§ PROBLEM TO SOLVE
In your copy, leave out the pictures; write out all the data exactly.
----- GIVEN INFORMATION
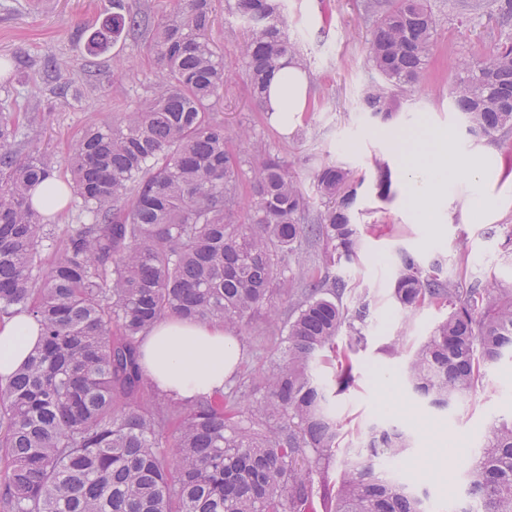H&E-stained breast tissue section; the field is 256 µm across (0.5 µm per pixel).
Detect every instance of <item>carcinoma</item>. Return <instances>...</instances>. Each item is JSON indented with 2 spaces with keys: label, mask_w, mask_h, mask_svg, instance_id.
<instances>
[{
  "label": "carcinoma",
  "mask_w": 512,
  "mask_h": 512,
  "mask_svg": "<svg viewBox=\"0 0 512 512\" xmlns=\"http://www.w3.org/2000/svg\"><path fill=\"white\" fill-rule=\"evenodd\" d=\"M214 0H175L171 16L150 21L123 0L93 32L92 47L152 26L160 67L152 95L110 123L88 125L64 159L88 223L55 240L31 188L53 177L49 155L18 156L17 117L0 111V318L24 312L43 339L23 366L0 381V486L4 512H425L409 488L376 470L401 461L410 439L374 425L342 462L337 485L315 491L314 476L340 445V421L318 370L338 365L351 380L343 326L358 334L369 305L350 309L348 284L329 274L356 254L357 189L350 172L324 163L313 173L324 210L309 201L288 162L256 147L252 201L236 218L242 164L216 116L231 68L207 37ZM374 18L366 54L382 81L363 97L383 120L425 72L437 36L428 0H366ZM247 36L238 46L260 104L274 73L307 64L288 36L280 0H225ZM451 94L474 137L512 130V37L458 63ZM377 190L390 193L375 162ZM321 246L325 272L299 247ZM494 282L466 287L400 254L394 296L405 309H448L407 363L413 391L440 408L482 383L512 353V294ZM294 300L283 322L284 351L260 380L265 393L244 409L234 393L193 404L151 400L138 363L140 339L176 316L219 322L241 335L276 299ZM480 508L512 512V418L494 423L467 469Z\"/></svg>",
  "instance_id": "carcinoma-1"
}]
</instances>
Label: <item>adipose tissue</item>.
<instances>
[{
  "instance_id": "ef3b65f1",
  "label": "adipose tissue",
  "mask_w": 512,
  "mask_h": 512,
  "mask_svg": "<svg viewBox=\"0 0 512 512\" xmlns=\"http://www.w3.org/2000/svg\"><path fill=\"white\" fill-rule=\"evenodd\" d=\"M309 79L289 66L269 84L265 108L278 121L298 123L307 107ZM399 166L419 173L404 190L406 207L423 223L433 224L447 203L450 187L458 180L469 183L483 212L497 207L485 184L495 173L476 156H460L452 134L432 129L425 136L400 137L395 151ZM41 326L21 313L0 321V377L18 370L38 345ZM142 374L160 394L195 401L221 394L224 381L236 367L240 350L218 323L168 317L157 322L138 347Z\"/></svg>"
}]
</instances>
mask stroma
I'll use <instances>...</instances> for the list:
<instances>
[{"label": "stroma", "instance_id": "stroma-1", "mask_svg": "<svg viewBox=\"0 0 512 512\" xmlns=\"http://www.w3.org/2000/svg\"><path fill=\"white\" fill-rule=\"evenodd\" d=\"M284 2L291 19L288 33L302 48L312 87L300 123L287 129L270 118L241 69L225 83L217 115L226 128L250 132V143L233 147L243 167L252 164L254 146L262 145L287 160L306 193H313L312 173L323 162L361 179L353 211L359 247L333 273L348 285L345 306L366 299L369 315L357 326V345H350L347 333L337 338L339 347L351 350L352 385L339 390L333 372L322 374L345 424L340 445L361 446L376 423L410 433L408 461L397 478L424 496L427 512H456L467 496L468 477L448 444L478 452L492 423L512 417V358L490 367L476 392L457 404L436 408L417 397L405 378L406 363L447 312L400 306L393 296L397 261L406 252L422 266L439 264L441 278L466 284L493 279L512 288V202L484 218L474 211L470 186L458 183L439 224L416 223L403 202L409 176L396 162L393 144L402 130L418 125L451 131L462 153L482 156L497 168L490 192L512 193V132L473 139L448 97L457 61L478 58L512 35V19L476 6L475 0H429L439 20L430 65L409 100L383 123L363 105L375 77L366 55L372 23L363 0ZM111 13L112 0H0V106L28 117L16 139L20 155L41 150L63 159L88 124L111 121L150 95L158 64L147 49L149 29L104 51L88 49L91 32ZM48 59L54 69H45ZM63 83L68 86L64 101L58 94ZM379 161L392 173L386 198L376 188ZM280 340V332L262 316L241 340L233 384L249 399L260 398L257 379L276 358Z\"/></svg>", "mask_w": 512, "mask_h": 512}]
</instances>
----------
§ PROBLEM SOLUTION
H&E-stained breast tissue section; the field is 256 µm across (0.5 µm per pixel).
Detect every instance of <item>carcinoma</item>. Return <instances>...</instances>. Each item is JSON indented with 2 spaces with keys: label, mask_w, mask_h, mask_svg, instance_id.
<instances>
[{
  "label": "carcinoma",
  "mask_w": 512,
  "mask_h": 512,
  "mask_svg": "<svg viewBox=\"0 0 512 512\" xmlns=\"http://www.w3.org/2000/svg\"><path fill=\"white\" fill-rule=\"evenodd\" d=\"M214 0H175L171 16L150 21L123 0L93 32L92 47L152 26L160 67L152 95L110 123L88 125L64 159L88 223L55 240L31 188L53 177L49 155L18 156L17 117L0 111V318L24 312L43 339L23 366L0 381V486L4 512H425L409 488L376 470L401 461L410 439L374 425L342 462L337 485L315 491L314 476L340 445V421L318 370L338 365L351 380L343 326L358 334L369 305L350 309L348 284L329 274L356 254L357 189L350 172L324 163L313 173L324 210L309 201L288 162L256 147L252 201L236 218L242 164L216 116L231 68L207 37ZM374 18L366 54L382 81L363 97L383 120L425 72L437 36L428 0H366ZM247 36L238 46L260 104L274 73L307 64L288 36L280 0H225ZM451 94L474 137L512 130V37L458 63ZM377 190L390 193L375 162ZM321 246L325 272L299 247ZM494 282L466 287L400 254L394 296L405 309H448L407 363L413 391L440 408L482 383L512 353V294ZM294 300L283 322L284 351L260 380L265 393L244 409L234 393L193 404L151 400L138 363L140 339L176 316L219 322L241 335L276 299ZM480 508L512 512V418L494 423L467 469Z\"/></svg>",
  "instance_id": "carcinoma-1"
}]
</instances>
Label: <item>adipose tissue</item>.
<instances>
[{
  "instance_id": "ef3b65f1",
  "label": "adipose tissue",
  "mask_w": 512,
  "mask_h": 512,
  "mask_svg": "<svg viewBox=\"0 0 512 512\" xmlns=\"http://www.w3.org/2000/svg\"><path fill=\"white\" fill-rule=\"evenodd\" d=\"M309 79L289 66L269 84L265 108L278 121L298 123L307 107ZM399 166L419 173L404 190L406 207L423 223L433 224L447 203L450 187L458 180L469 183L483 212L497 207L485 184L495 173L476 156H460L452 134L432 129L425 136L400 137L395 151ZM41 326L21 313L0 321V377L18 370L38 345ZM142 374L160 394L195 401L221 394L224 381L236 367L240 350L218 323L168 317L157 322L138 347Z\"/></svg>"
}]
</instances>
mask stroma
I'll use <instances>...</instances> for the list:
<instances>
[{"label": "stroma", "instance_id": "stroma-1", "mask_svg": "<svg viewBox=\"0 0 512 512\" xmlns=\"http://www.w3.org/2000/svg\"><path fill=\"white\" fill-rule=\"evenodd\" d=\"M284 2L291 19L288 33L302 48L312 87L300 123L287 129L270 118L241 69L225 83L217 115L226 128L250 132V143L233 147L243 167L252 164L254 146L262 145L287 160L306 193H313L312 173L323 162L361 179L353 211L359 247L333 273L348 285L345 306L366 299L369 315L357 326V345H350L347 333L337 338L339 347L351 350L352 385L339 390L333 372L322 374L345 424L340 445L361 446L376 423L410 433L408 461L397 478L424 496L427 512H456L467 496L468 477L448 444L478 452L492 423L512 417V358L490 367L476 392L457 404L436 408L417 397L405 378L406 363L447 312L400 306L393 296L397 261L406 252L422 266L439 264L441 278L466 284L493 279L512 288V202L484 218L474 211L470 186L458 183L439 224L416 223L403 202L409 176L396 162L393 144L402 130L418 125L451 131L462 153L482 156L497 168L490 192L512 193V132L473 139L448 97L457 61L478 58L512 35V19L476 6L475 0H429L439 20L430 65L409 100L383 123L363 105L375 77L366 55L372 23L363 0ZM111 13L112 0H0V106L28 117L16 139L20 155L41 150L63 159L88 124L111 121L150 95L158 64L147 49L149 29L104 51L88 49L91 32ZM48 59L54 69H45ZM63 83L68 86L64 101L58 94ZM379 161L392 173L386 198L376 188ZM280 340V332L262 316L241 340L233 384L249 399L260 398L257 379L276 358Z\"/></svg>", "mask_w": 512, "mask_h": 512}]
</instances>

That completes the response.